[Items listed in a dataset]
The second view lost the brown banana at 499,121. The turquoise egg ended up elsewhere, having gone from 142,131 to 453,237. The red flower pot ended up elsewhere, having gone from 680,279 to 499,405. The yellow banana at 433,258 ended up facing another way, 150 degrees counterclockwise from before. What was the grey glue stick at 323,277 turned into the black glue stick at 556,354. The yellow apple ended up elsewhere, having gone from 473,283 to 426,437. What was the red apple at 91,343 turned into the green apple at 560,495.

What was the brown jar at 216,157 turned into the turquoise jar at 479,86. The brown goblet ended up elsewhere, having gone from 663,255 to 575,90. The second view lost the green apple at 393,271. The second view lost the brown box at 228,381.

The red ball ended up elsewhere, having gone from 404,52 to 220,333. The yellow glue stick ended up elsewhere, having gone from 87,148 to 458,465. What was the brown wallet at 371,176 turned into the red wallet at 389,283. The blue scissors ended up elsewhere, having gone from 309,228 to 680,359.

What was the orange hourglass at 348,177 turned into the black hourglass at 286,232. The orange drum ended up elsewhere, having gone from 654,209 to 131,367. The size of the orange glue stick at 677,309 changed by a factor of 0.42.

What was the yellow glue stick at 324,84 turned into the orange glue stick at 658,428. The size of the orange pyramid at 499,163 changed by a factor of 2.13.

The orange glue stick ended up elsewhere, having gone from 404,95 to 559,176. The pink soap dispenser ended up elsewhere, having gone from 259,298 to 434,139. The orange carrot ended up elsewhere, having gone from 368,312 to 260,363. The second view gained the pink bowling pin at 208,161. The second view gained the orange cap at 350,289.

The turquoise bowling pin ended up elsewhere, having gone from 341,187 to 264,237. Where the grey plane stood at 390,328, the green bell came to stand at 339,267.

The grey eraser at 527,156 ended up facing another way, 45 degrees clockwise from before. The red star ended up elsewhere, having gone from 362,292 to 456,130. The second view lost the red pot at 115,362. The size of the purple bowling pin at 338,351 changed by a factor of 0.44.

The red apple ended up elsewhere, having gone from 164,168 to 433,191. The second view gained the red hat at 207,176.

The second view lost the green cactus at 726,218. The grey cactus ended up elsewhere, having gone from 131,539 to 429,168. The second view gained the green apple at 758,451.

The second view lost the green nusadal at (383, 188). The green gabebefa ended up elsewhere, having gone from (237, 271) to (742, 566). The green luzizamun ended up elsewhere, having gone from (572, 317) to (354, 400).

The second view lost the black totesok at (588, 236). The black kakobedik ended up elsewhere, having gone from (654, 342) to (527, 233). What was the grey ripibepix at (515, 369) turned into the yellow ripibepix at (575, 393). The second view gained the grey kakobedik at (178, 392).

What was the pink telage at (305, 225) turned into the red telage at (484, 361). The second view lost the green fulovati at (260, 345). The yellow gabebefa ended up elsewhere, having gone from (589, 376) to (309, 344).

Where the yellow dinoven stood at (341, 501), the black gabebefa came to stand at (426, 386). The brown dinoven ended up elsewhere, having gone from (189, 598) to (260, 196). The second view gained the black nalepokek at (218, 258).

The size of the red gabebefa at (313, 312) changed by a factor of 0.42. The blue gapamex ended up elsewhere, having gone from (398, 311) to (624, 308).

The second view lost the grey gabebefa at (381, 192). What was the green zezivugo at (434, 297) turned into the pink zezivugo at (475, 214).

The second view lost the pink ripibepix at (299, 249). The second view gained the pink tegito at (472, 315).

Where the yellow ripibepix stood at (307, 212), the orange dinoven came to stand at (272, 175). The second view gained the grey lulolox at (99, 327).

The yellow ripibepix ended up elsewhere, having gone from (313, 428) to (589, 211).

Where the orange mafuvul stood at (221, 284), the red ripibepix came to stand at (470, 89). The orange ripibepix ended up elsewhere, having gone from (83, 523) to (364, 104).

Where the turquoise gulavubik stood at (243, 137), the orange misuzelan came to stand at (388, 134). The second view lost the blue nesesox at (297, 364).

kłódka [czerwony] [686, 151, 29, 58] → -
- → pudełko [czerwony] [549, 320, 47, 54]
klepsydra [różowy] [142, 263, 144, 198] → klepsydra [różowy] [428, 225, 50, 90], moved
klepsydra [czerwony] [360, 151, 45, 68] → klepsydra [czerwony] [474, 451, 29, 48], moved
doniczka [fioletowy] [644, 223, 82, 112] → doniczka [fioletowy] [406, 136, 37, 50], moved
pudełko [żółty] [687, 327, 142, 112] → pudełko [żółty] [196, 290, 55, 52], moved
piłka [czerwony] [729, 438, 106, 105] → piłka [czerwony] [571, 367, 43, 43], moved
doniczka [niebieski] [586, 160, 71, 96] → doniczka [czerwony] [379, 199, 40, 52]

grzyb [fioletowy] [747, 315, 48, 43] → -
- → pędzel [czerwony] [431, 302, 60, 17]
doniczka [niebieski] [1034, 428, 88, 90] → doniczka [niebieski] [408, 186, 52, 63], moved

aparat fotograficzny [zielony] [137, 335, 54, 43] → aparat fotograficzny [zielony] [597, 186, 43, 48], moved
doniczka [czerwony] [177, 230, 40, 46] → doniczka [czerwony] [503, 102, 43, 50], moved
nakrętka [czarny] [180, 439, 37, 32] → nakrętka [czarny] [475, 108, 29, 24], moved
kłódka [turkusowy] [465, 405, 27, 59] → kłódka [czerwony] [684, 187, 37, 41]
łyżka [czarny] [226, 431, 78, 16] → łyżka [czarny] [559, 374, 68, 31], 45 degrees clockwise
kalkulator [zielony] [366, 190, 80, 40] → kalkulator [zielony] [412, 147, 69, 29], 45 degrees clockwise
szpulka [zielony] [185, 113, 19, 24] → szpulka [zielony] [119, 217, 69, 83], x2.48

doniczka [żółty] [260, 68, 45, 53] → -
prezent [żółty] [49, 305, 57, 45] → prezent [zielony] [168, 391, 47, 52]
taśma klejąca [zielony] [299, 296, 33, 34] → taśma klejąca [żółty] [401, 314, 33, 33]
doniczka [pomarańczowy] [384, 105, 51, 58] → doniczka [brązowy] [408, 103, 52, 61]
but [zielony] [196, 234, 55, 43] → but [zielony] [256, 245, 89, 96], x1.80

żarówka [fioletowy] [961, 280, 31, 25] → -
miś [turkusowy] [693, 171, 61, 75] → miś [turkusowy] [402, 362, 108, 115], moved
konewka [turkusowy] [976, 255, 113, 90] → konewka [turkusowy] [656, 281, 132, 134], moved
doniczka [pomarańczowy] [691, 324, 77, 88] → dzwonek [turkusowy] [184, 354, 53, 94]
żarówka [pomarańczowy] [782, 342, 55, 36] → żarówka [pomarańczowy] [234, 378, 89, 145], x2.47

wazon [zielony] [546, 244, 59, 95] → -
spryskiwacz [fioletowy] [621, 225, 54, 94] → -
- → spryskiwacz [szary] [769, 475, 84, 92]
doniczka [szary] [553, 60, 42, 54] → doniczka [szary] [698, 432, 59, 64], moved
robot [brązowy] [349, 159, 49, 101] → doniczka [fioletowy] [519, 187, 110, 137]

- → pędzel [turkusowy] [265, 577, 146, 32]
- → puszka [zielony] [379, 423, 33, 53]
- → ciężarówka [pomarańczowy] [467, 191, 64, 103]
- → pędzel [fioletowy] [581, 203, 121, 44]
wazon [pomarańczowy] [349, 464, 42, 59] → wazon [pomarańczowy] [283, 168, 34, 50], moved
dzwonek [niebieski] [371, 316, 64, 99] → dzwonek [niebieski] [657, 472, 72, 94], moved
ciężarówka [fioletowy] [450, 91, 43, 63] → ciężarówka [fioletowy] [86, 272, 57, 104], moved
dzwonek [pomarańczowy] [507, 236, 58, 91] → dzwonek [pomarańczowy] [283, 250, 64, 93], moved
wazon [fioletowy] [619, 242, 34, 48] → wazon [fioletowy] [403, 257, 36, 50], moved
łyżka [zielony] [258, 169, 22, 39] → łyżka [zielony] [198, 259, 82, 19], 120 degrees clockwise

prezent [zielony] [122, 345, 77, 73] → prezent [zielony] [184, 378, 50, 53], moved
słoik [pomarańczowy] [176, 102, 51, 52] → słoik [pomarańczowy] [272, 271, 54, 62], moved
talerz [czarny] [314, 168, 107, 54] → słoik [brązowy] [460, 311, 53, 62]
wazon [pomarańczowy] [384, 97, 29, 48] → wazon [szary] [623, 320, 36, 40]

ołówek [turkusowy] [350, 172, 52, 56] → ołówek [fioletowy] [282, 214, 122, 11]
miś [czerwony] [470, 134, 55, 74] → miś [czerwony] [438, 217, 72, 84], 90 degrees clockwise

*What this task involves*.
Scan the records above for the lines holding "pudełko [żółty] [687, 327, 142, 112]" and "piłka [czerwony] [729, 438, 106, 105]". Transcribe those two and every line between them word for word, and no others.

*Task result*.
pudełko [żółty] [687, 327, 142, 112] → pudełko [żółty] [196, 290, 55, 52], moved
piłka [czerwony] [729, 438, 106, 105] → piłka [czerwony] [571, 367, 43, 43], moved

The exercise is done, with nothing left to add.